Below are some records; quote exactly the lines from the one that contains "yellow mug: 8 -> 5" through the one that contains "black capsule: 4 -> 1", inclusive, and no others.

§ §

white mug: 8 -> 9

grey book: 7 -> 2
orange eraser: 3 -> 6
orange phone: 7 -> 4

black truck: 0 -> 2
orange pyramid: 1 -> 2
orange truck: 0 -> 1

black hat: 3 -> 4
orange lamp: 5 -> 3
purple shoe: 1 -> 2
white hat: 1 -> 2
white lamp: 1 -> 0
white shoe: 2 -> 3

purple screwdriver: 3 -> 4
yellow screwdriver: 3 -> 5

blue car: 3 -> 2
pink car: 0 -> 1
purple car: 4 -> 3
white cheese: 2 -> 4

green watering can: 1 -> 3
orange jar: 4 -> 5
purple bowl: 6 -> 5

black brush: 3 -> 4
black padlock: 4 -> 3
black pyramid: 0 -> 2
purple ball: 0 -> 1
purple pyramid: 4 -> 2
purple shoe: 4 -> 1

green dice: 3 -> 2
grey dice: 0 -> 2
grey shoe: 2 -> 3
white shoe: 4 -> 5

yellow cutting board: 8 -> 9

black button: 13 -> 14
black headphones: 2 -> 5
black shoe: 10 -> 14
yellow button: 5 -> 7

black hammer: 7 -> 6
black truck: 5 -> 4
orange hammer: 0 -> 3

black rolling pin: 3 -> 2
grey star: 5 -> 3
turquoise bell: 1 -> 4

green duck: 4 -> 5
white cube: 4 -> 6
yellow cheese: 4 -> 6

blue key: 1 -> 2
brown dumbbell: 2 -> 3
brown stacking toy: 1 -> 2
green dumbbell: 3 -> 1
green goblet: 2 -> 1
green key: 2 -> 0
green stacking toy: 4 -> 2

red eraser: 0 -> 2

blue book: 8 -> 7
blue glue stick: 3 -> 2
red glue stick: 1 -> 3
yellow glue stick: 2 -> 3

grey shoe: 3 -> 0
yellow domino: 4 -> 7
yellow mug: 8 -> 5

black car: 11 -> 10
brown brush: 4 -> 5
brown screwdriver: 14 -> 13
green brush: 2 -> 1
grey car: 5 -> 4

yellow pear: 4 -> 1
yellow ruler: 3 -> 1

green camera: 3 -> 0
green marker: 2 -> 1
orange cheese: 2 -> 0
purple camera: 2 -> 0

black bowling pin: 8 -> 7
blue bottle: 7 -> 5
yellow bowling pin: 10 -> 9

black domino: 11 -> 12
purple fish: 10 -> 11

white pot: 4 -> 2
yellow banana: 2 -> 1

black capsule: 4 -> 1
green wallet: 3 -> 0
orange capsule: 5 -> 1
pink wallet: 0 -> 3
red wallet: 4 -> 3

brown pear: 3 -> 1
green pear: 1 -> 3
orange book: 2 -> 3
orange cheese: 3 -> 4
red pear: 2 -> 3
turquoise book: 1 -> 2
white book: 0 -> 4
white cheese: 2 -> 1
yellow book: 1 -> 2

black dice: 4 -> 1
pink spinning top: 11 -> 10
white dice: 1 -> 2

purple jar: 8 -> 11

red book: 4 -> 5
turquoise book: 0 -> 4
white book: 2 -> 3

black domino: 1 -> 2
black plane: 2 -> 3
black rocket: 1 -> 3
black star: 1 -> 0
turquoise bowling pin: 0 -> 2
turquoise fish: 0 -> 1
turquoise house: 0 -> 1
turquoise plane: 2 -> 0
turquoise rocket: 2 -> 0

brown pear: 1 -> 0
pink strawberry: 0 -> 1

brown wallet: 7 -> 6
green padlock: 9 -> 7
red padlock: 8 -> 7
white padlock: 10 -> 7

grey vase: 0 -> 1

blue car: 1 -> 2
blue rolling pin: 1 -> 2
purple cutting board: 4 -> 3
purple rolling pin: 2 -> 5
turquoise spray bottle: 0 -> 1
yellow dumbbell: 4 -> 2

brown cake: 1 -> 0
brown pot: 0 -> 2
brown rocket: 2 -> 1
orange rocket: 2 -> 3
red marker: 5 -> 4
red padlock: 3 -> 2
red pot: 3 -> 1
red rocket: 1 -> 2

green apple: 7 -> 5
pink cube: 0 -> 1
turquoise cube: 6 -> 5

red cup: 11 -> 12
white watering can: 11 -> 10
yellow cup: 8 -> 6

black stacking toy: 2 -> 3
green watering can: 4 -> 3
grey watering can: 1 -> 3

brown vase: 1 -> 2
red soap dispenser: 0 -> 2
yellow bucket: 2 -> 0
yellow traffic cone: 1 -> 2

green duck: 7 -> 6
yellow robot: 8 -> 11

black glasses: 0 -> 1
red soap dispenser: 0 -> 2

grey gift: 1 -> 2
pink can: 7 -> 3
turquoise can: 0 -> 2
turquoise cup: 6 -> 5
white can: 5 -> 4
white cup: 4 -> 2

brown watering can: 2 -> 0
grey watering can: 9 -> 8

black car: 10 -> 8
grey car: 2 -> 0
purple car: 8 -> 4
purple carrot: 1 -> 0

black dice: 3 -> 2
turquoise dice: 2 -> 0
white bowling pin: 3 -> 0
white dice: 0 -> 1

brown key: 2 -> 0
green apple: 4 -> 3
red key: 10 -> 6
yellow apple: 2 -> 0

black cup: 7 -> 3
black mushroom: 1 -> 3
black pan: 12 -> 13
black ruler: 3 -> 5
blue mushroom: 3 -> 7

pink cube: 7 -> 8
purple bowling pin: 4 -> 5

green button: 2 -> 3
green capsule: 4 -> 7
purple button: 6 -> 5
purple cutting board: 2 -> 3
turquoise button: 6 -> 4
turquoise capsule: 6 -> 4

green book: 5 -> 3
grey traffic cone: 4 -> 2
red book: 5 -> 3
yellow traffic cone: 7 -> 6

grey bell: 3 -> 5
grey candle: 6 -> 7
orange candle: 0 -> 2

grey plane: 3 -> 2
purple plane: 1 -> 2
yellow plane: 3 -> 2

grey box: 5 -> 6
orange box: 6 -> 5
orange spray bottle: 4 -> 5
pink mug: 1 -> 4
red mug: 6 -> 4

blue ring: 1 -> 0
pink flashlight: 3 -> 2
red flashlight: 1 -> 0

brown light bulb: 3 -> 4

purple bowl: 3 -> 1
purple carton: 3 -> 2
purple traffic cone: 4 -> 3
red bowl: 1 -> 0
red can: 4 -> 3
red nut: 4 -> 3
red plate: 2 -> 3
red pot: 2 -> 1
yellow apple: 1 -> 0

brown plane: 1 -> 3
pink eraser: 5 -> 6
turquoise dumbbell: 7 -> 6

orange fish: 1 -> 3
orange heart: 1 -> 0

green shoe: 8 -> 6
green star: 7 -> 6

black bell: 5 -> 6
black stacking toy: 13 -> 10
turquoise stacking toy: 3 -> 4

§ §

SOLVED EXERCISE:
yellow mug: 8 -> 5

black car: 11 -> 10
brown brush: 4 -> 5
brown screwdriver: 14 -> 13
green brush: 2 -> 1
grey car: 5 -> 4

yellow pear: 4 -> 1
yellow ruler: 3 -> 1

green camera: 3 -> 0
green marker: 2 -> 1
orange cheese: 2 -> 0
purple camera: 2 -> 0

black bowling pin: 8 -> 7
blue bottle: 7 -> 5
yellow bowling pin: 10 -> 9

black domino: 11 -> 12
purple fish: 10 -> 11

white pot: 4 -> 2
yellow banana: 2 -> 1

black capsule: 4 -> 1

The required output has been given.